• _REQUIRED WORK_:
Where in the data below does the word "plate" appear? Copy each line that holds it.

Coordinate-based change listings

*** Begin section ***

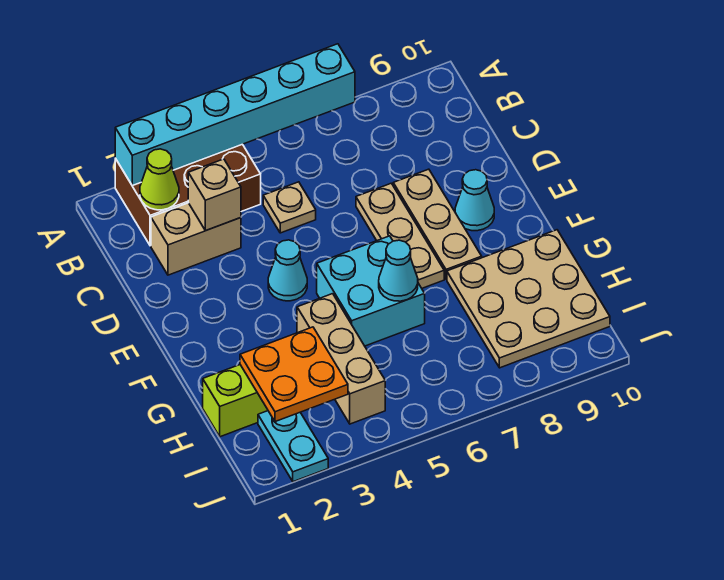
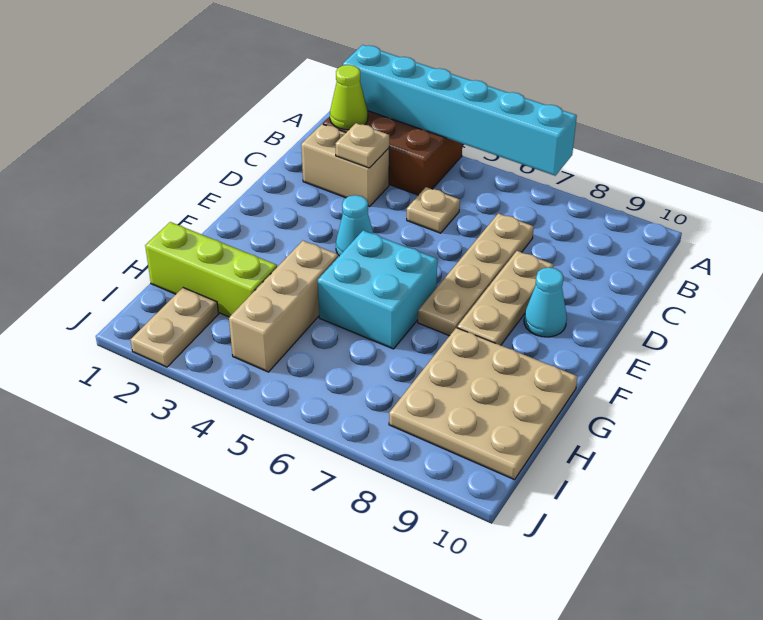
tan brick C3 level 2 -> tan plate C3 level 2
tan plate D7:F7 level 1 -> tan plate C7:F7 level 1
cyan cone G6 level 2 -> none
orange plate H2:I3 level 2 -> none
cyan plate I2:J2 level 1 -> tan plate I2:J2 level 1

*** End section ***

• _WORKED SOLUTION_:
tan brick C3 level 2 -> tan plate C3 level 2
tan plate D7:F7 level 1 -> tan plate C7:F7 level 1
orange plate H2:I3 level 2 -> none
cyan plate I2:J2 level 1 -> tan plate I2:J2 level 1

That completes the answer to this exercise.